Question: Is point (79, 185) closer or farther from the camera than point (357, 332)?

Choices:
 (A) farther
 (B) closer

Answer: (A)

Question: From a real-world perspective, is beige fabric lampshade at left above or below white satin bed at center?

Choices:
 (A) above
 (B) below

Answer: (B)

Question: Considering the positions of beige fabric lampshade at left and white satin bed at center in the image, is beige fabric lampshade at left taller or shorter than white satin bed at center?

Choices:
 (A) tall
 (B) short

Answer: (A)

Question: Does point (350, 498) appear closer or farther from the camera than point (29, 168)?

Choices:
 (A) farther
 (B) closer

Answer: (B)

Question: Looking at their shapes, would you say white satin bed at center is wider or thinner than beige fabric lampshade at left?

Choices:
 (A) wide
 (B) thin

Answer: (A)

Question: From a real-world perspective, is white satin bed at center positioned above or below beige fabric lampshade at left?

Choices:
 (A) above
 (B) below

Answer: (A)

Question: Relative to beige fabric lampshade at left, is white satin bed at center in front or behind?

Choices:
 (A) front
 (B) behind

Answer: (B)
++++++++
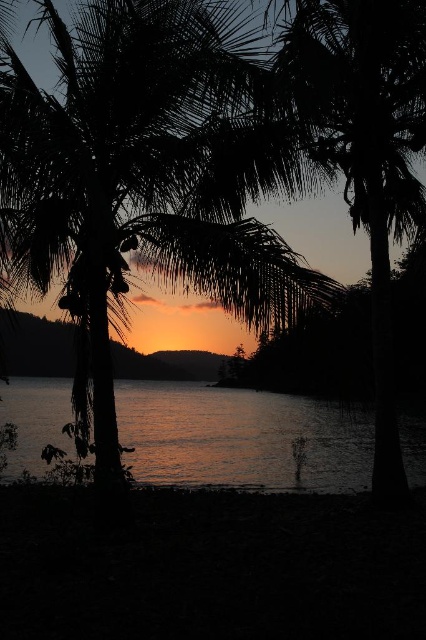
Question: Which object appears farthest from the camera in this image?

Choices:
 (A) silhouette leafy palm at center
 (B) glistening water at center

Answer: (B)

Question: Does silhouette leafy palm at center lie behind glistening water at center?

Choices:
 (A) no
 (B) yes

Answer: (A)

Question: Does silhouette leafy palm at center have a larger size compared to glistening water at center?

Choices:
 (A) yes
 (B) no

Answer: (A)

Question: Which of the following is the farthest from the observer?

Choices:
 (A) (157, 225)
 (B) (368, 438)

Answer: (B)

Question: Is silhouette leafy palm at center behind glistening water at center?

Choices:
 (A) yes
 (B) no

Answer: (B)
++++++++
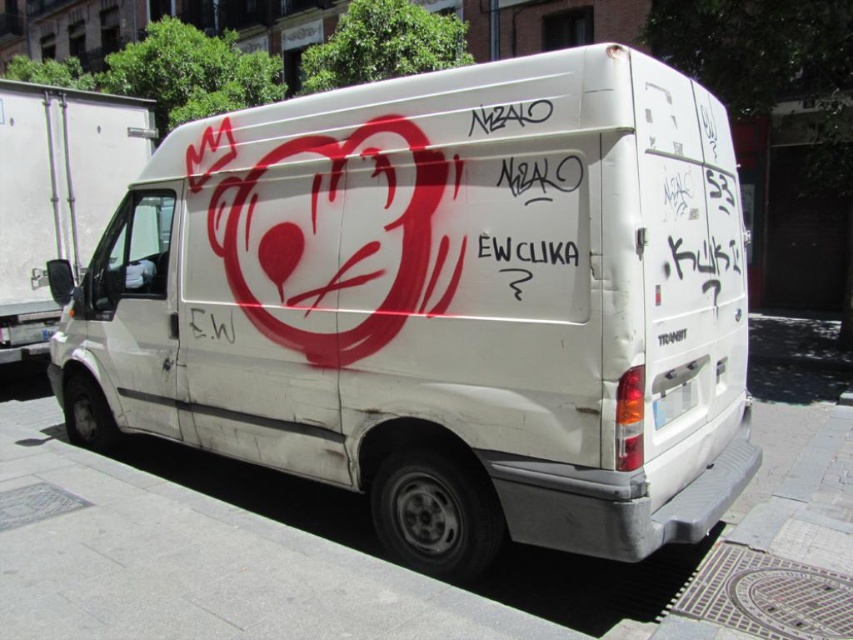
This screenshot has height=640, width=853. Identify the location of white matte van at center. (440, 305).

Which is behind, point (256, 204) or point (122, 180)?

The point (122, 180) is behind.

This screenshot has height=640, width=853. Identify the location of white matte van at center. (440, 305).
++++++++
■ **Your objective**:
Count the lines of the data above that contain the string "water", and reply with only that number.

■ **Result**:
4